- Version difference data
★ ★ ★ ★ ★ ★ ★

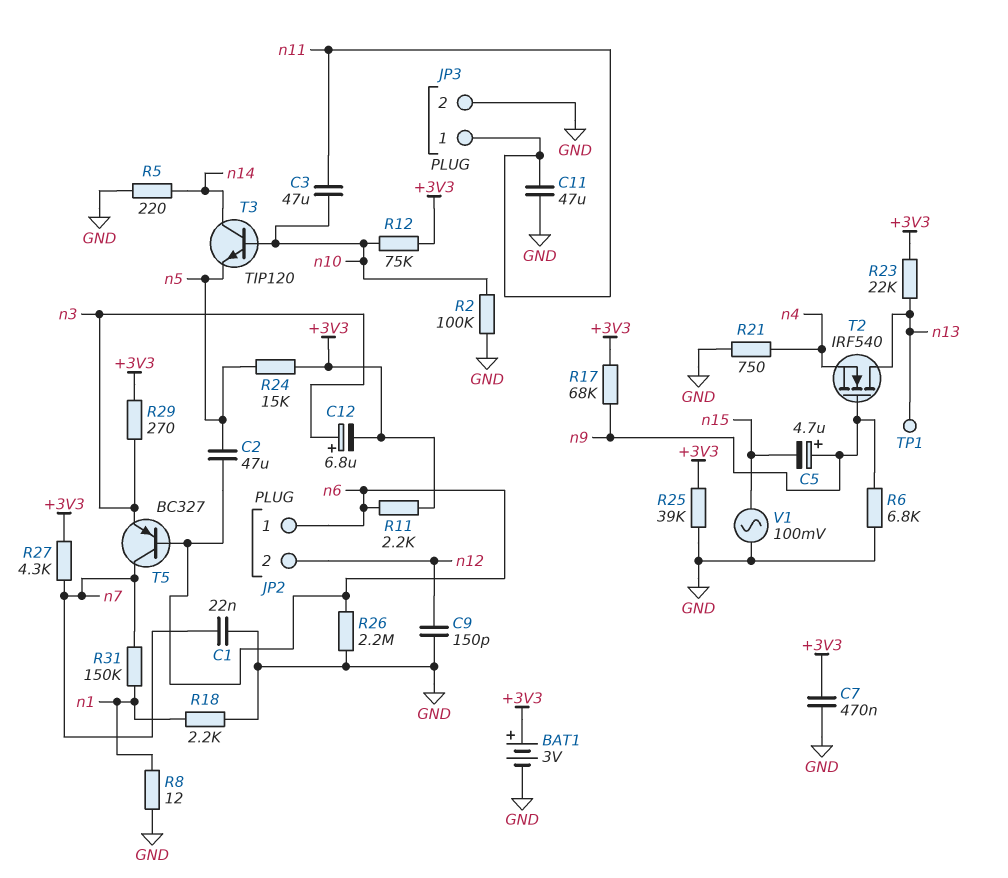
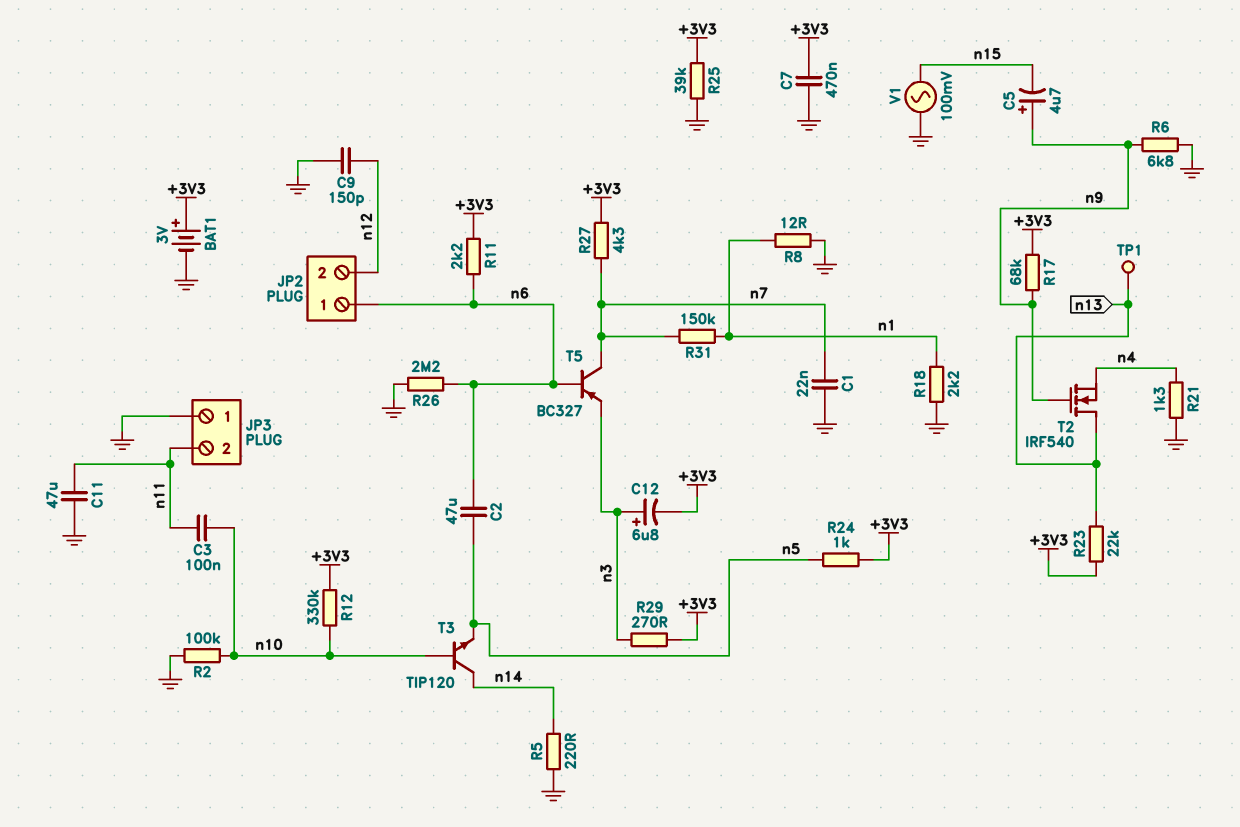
C3: 47uF (n10, n11) -> 100nF (n10, n11)
JP3 pin 1: n11 -> GND
JP3 pin 2: GND -> n11
R12: 75k (+3V3, n10) -> 330k (+3V3, n10)
R21: 750 (GND, n4) -> 1.3k (GND, n4)
R24: 15k (+3V3, n5) -> 1k (+3V3, n5)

★ ★ ★ ★ ★ ★ ★

- Try it
Restate the entries word for word, though any image they contain should not appear.

- Answer section
C3: 47uF (n10, n11) -> 100nF (n10, n11)
JP3 pin 1: n11 -> GND
JP3 pin 2: GND -> n11
R12: 75k (+3V3, n10) -> 330k (+3V3, n10)
R21: 750 (GND, n4) -> 1.3k (GND, n4)
R24: 15k (+3V3, n5) -> 1k (+3V3, n5)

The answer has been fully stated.